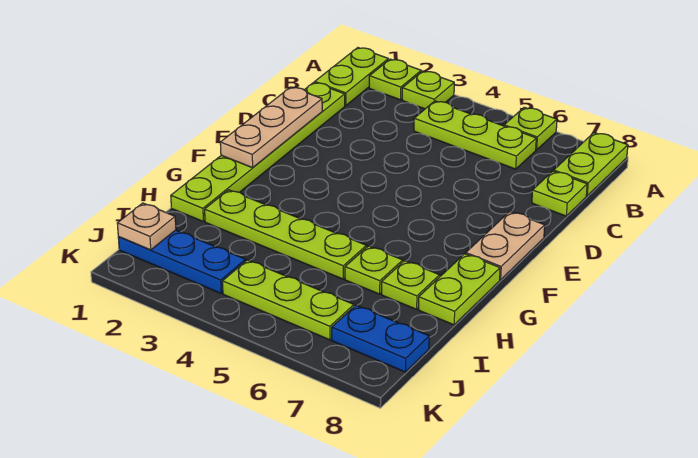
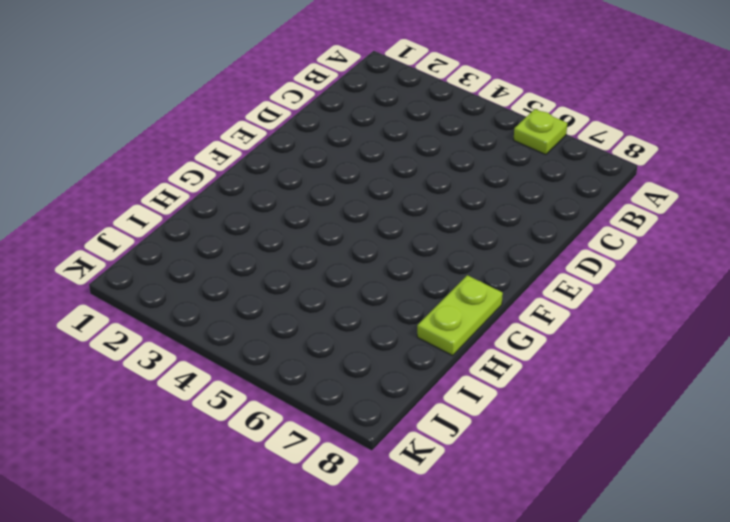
none -> lime 1x2 plate [315,48,388,106]
none -> lime 1x1 plate [369,59,421,100]
none -> lime 1x1 plate [402,71,454,109]

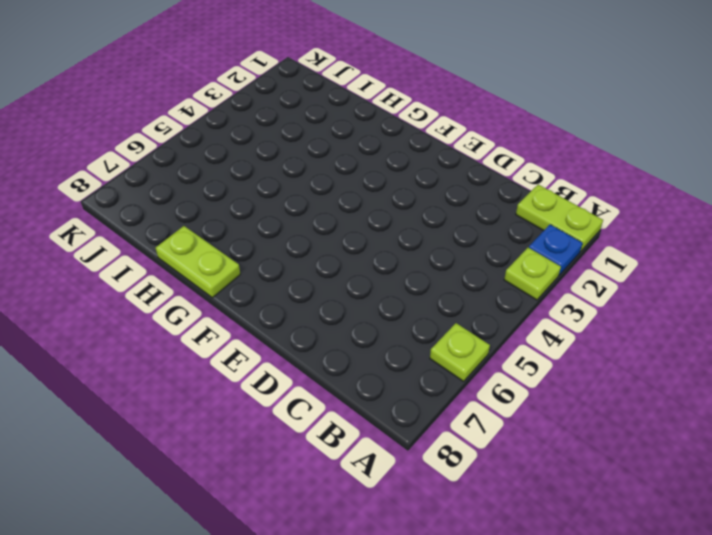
blue 1x1 plate [529,225,582,275] -> lime 1x1 plate [369,59,421,100]
none -> lime 1x2 plate [554,133,628,196]
none -> lime 1x3 plate [414,101,536,169]
none -> lime 1x6 plate [171,82,345,221]

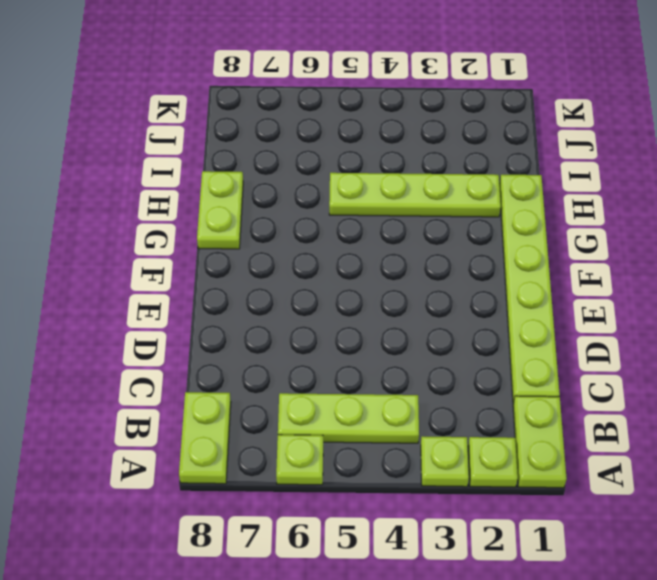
none -> lime 1x1 plate [532,171,587,216]
none -> tan 1x2 plate [466,212,545,280]
none -> lime 1x1 plate [345,246,403,294]

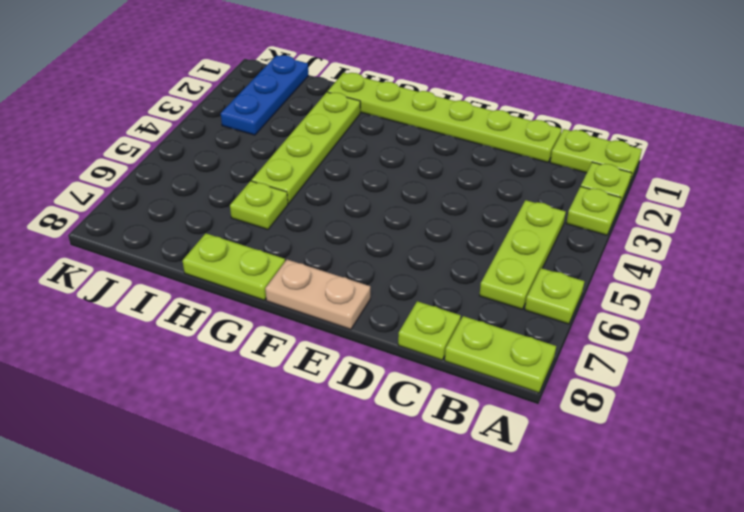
none -> lime 1x1 plate [382,261,440,309]
none -> lime 1x3 plate [222,260,354,340]
none -> blue 1x2 plate [332,305,429,372]

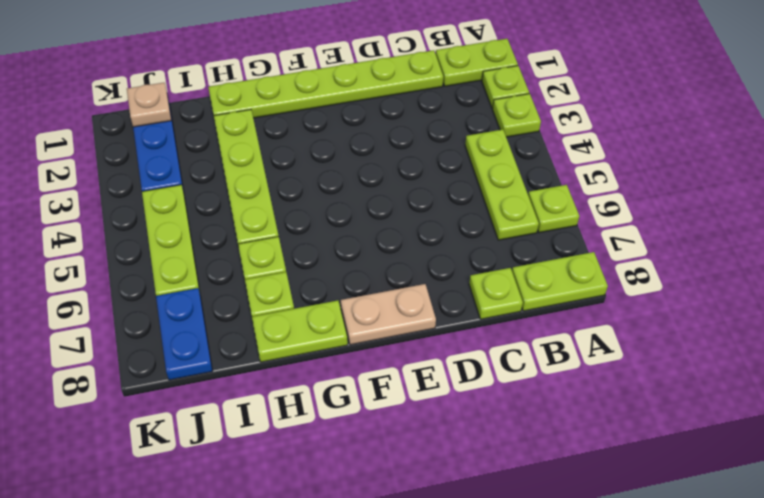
none -> tan 1x3 plate [220,87,322,168]

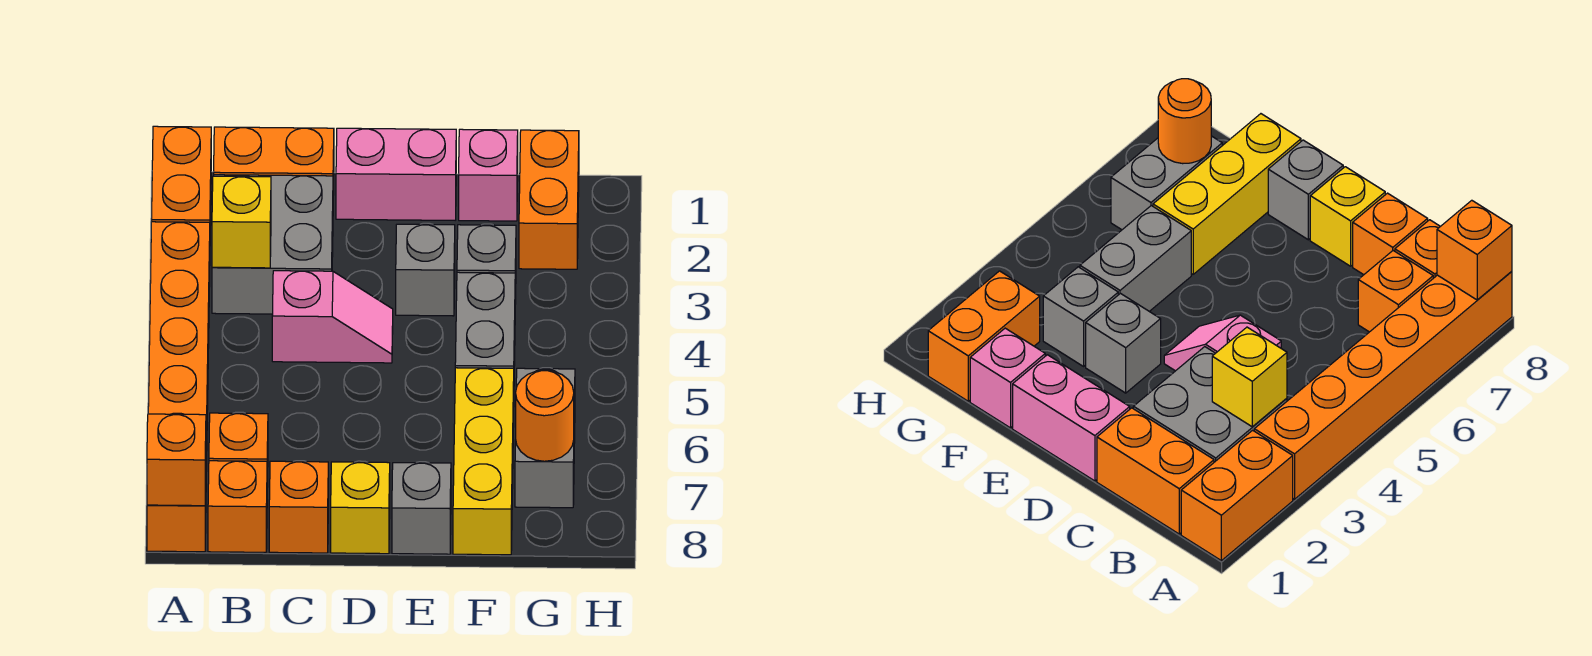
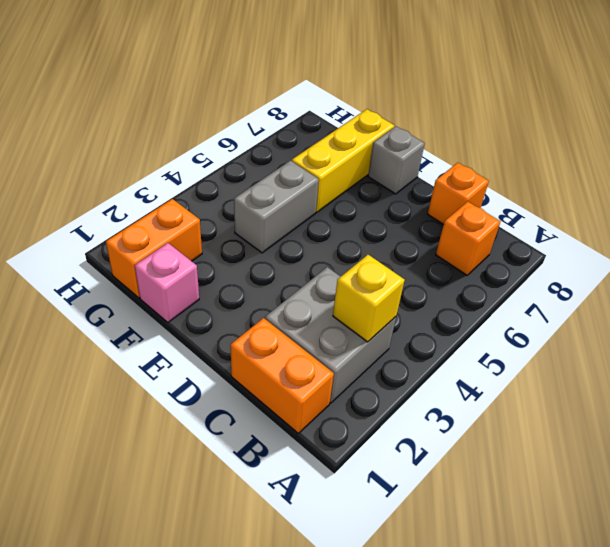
none -> orange 1x2 brick [152,126,211,225]
none -> orange 1x6 brick [147,222,210,552]
none -> orange 1x1 brick [208,461,267,552]

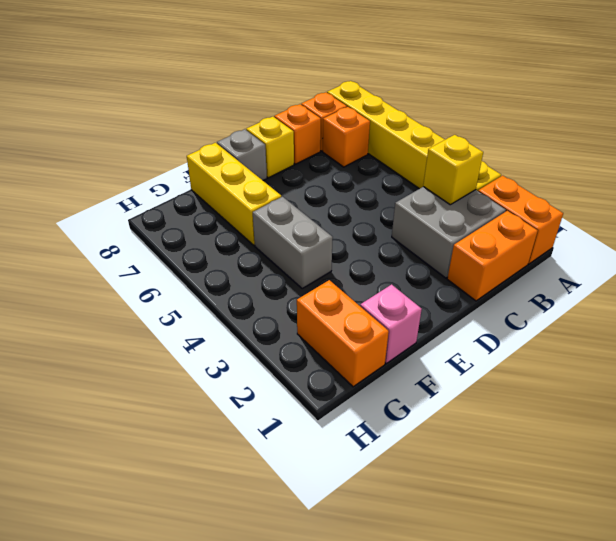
yellow 1x6 brick [327,81,501,191] -> orange 1x6 brick [147,222,210,552]
none -> pink 1x2 slope [272,271,393,363]
none -> pink 1x2 brick [336,128,456,220]
none -> grey 1x1 brick [396,224,455,316]

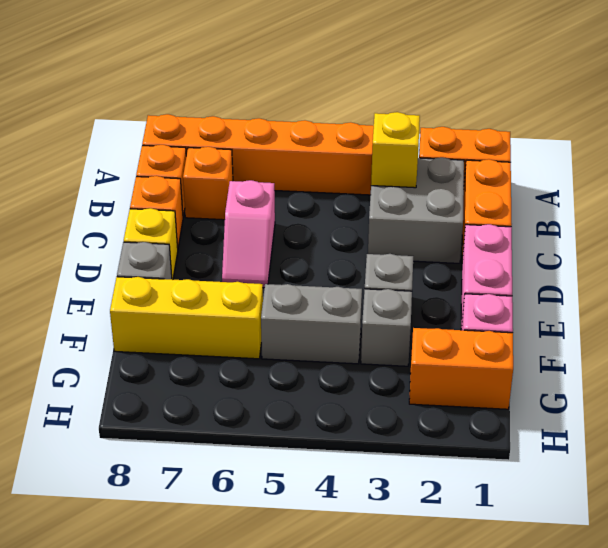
pink 1x2 slope [222,180,275,288] -> pink 1x2 slope moved to [272,271,393,363]
none -> grey 1x2 brick [515,368,575,508]
none -> orange 1x1 brick [147,414,206,506]
none -> orange 1x1 round brick [516,370,574,461]

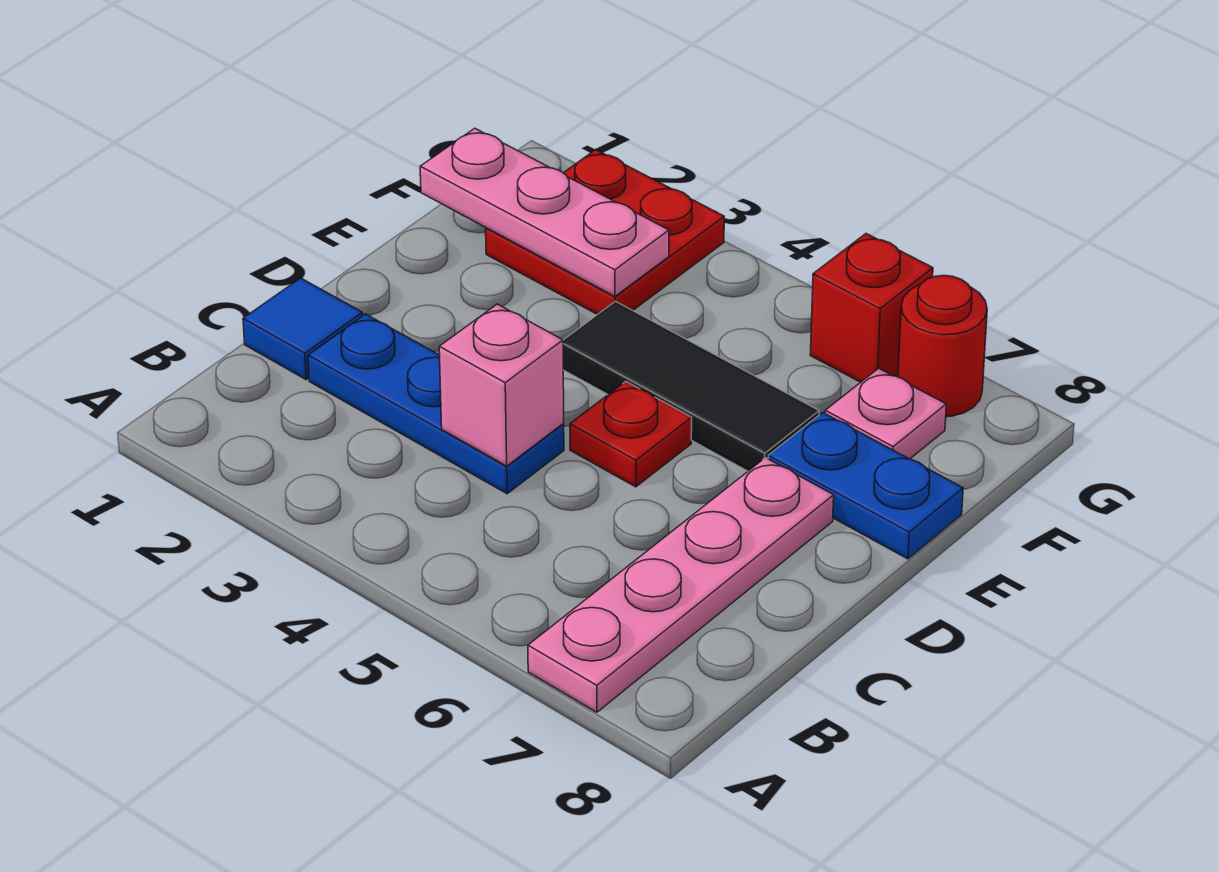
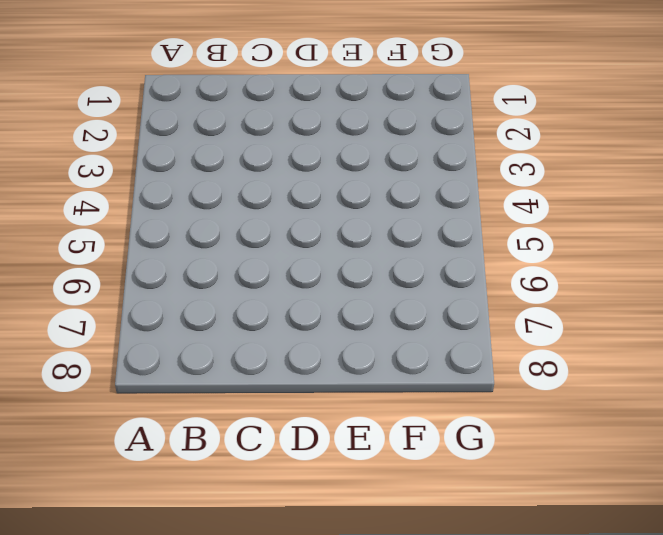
none -> pink 1x4 plate [528,458,834,712]
none -> blue 1x1 tile [243,278,363,380]
none -> blue 1x3 plate [308,314,564,494]

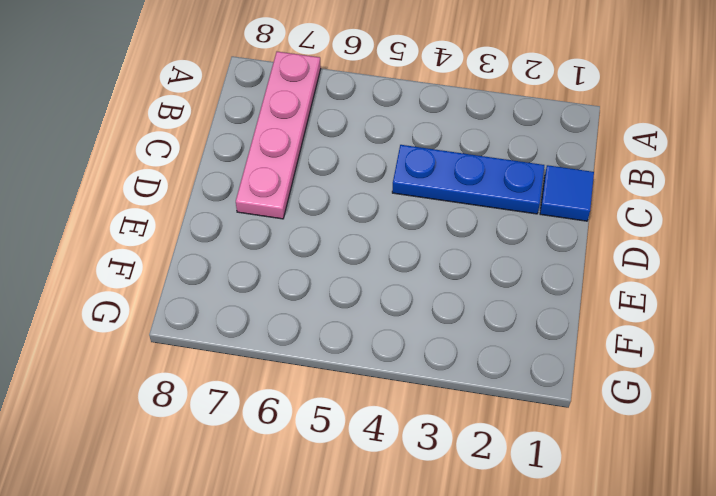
none -> red 1x1 plate [570,382,692,487]
none -> black 1x3 tile [563,301,819,471]
none -> blue 1x2 plate [768,413,963,559]

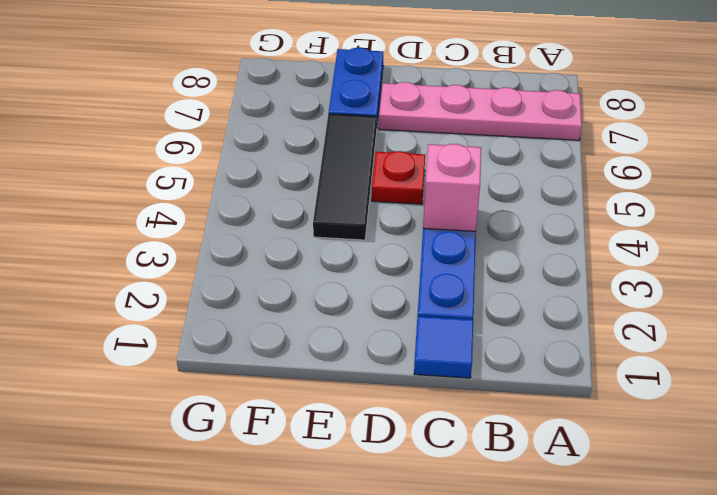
none -> red 2x2 plate [486,150,724,315]
none -> pink 1x1 plate [825,368,946,459]
none -> red 1x1 brick [810,234,933,382]

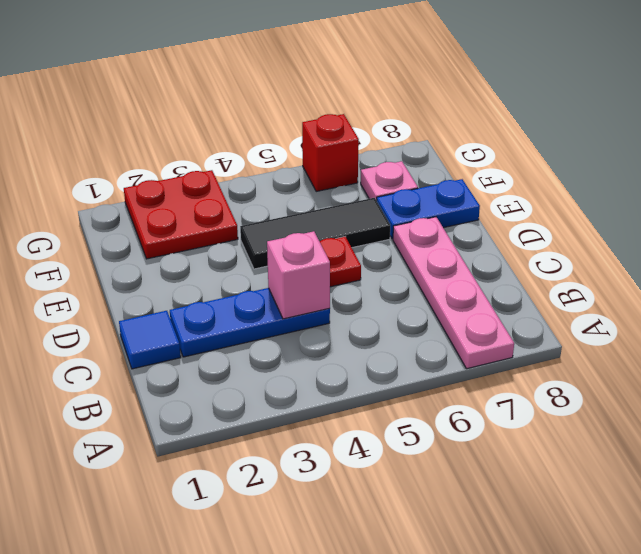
none -> red 1x1 round brick [898,275,987,417]
none -> pink 1x3 plate [420,128,669,296]

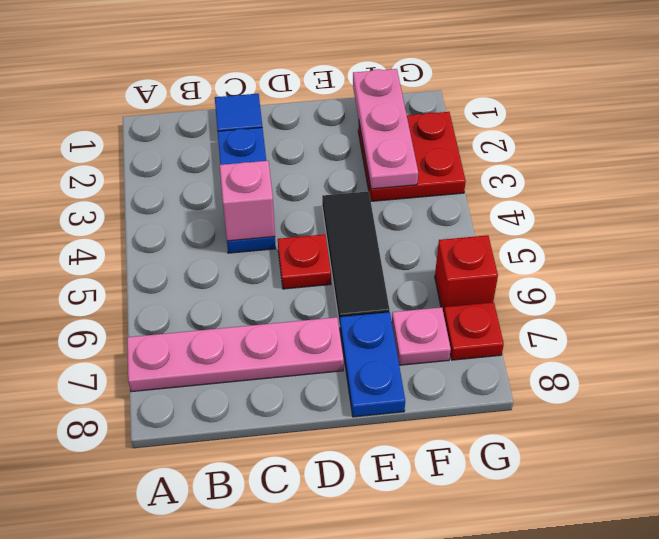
red 1x1 plate [444,302,504,360] -> red 1x1 round brick [898,275,987,417]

**Exercise aim**
Transcribe each line of the material above verbatim, but do not include the images.

**Answer space**
none -> lime 1x2 plate [315,48,388,106]
none -> lime 1x1 plate [369,59,421,100]
none -> lime 1x1 plate [402,71,454,109]

blue 1x1 plate [529,225,582,275] -> lime 1x1 plate [369,59,421,100]
none -> lime 1x2 plate [554,133,628,196]
none -> lime 1x3 plate [414,101,536,169]
none -> lime 1x6 plate [171,82,345,221]

none -> lime 1x1 plate [532,171,587,216]
none -> tan 1x2 plate [466,212,545,280]
none -> lime 1x1 plate [345,246,403,294]

none -> lime 1x1 plate [382,261,440,309]
none -> lime 1x3 plate [222,260,354,340]
none -> blue 1x2 plate [332,305,429,372]

none -> tan 1x3 plate [220,87,322,168]

none -> orange 1x2 brick [152,126,211,225]
none -> orange 1x6 brick [147,222,210,552]
none -> orange 1x1 brick [208,461,267,552]

yellow 1x6 brick [327,81,501,191] -> orange 1x6 brick [147,222,210,552]
none -> pink 1x2 slope [272,271,393,363]
none -> pink 1x2 brick [336,128,456,220]
none -> grey 1x1 brick [396,224,455,316]

pink 1x2 slope [222,180,275,288] -> pink 1x2 slope moved to [272,271,393,363]
none -> grey 1x2 brick [515,368,575,508]
none -> orange 1x1 brick [147,414,206,506]
none -> orange 1x1 round brick [516,370,574,461]

none -> pink 1x4 plate [528,458,834,712]
none -> blue 1x1 tile [243,278,363,380]
none -> blue 1x3 plate [308,314,564,494]

none -> red 1x1 plate [570,382,692,487]
none -> black 1x3 tile [563,301,819,471]
none -> blue 1x2 plate [768,413,963,559]

none -> red 2x2 plate [486,150,724,315]
none -> pink 1x1 plate [825,368,946,459]
none -> red 1x1 brick [810,234,933,382]

none -> red 1x1 round brick [898,275,987,417]
none -> pink 1x3 plate [420,128,669,296]

red 1x1 plate [444,302,504,360] -> red 1x1 round brick [898,275,987,417]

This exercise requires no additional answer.